INPUT DATA »
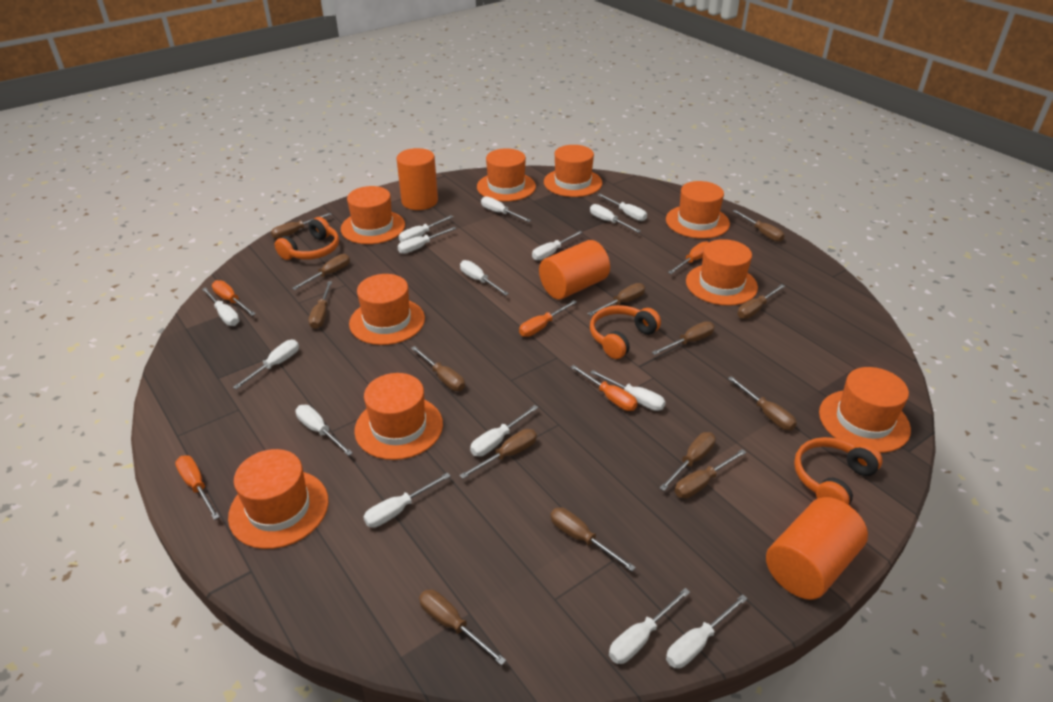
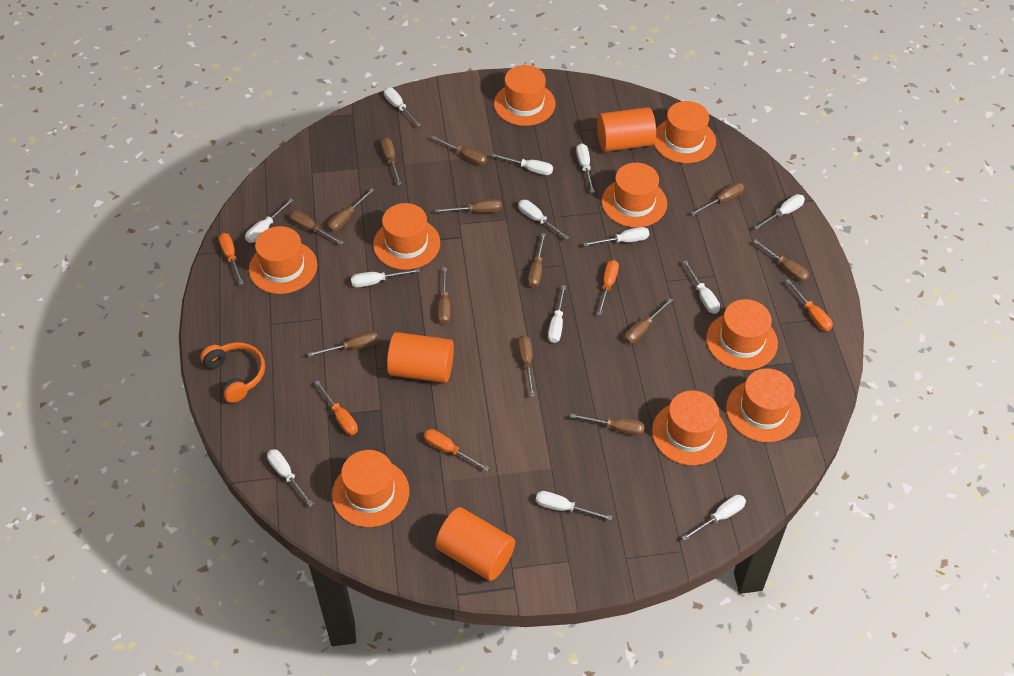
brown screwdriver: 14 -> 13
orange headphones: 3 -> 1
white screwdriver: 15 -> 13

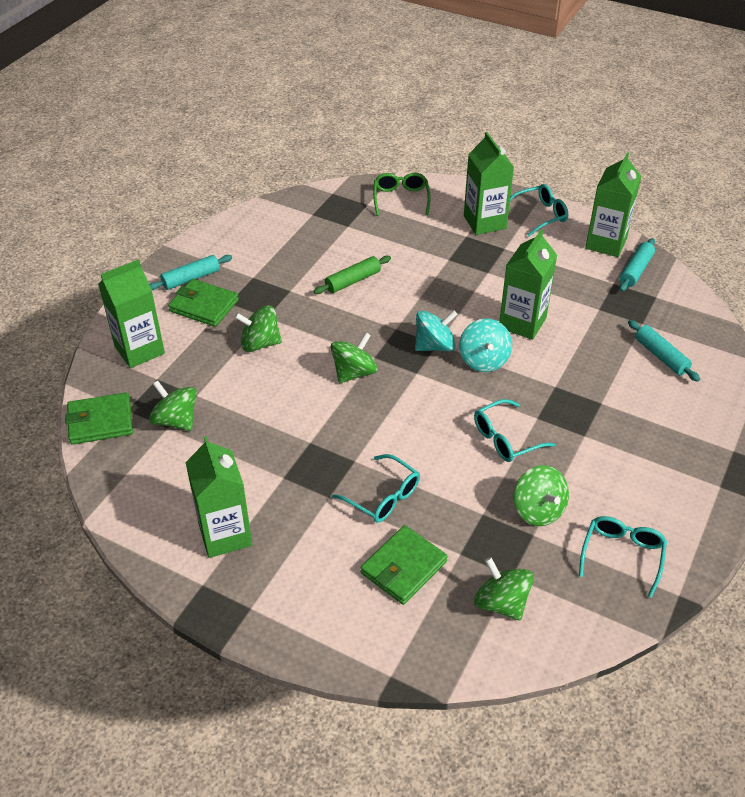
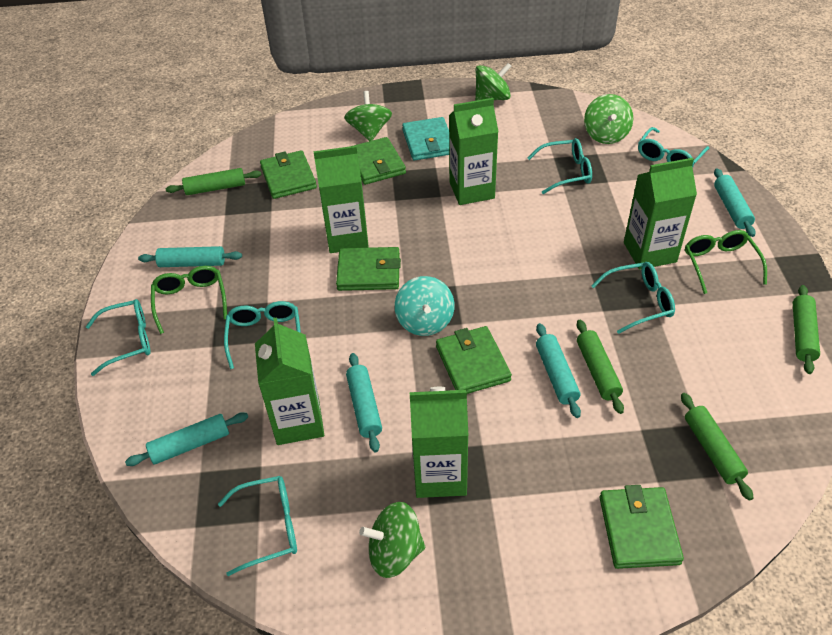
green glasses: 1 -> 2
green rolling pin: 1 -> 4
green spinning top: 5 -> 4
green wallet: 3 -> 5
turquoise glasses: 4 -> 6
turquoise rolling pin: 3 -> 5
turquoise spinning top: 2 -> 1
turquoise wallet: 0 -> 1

TASK REQUIREMENTS » Take every line from the data above that holds "glasses" and copy it out.

RESPONSE AREA »
green glasses: 1 -> 2
turquoise glasses: 4 -> 6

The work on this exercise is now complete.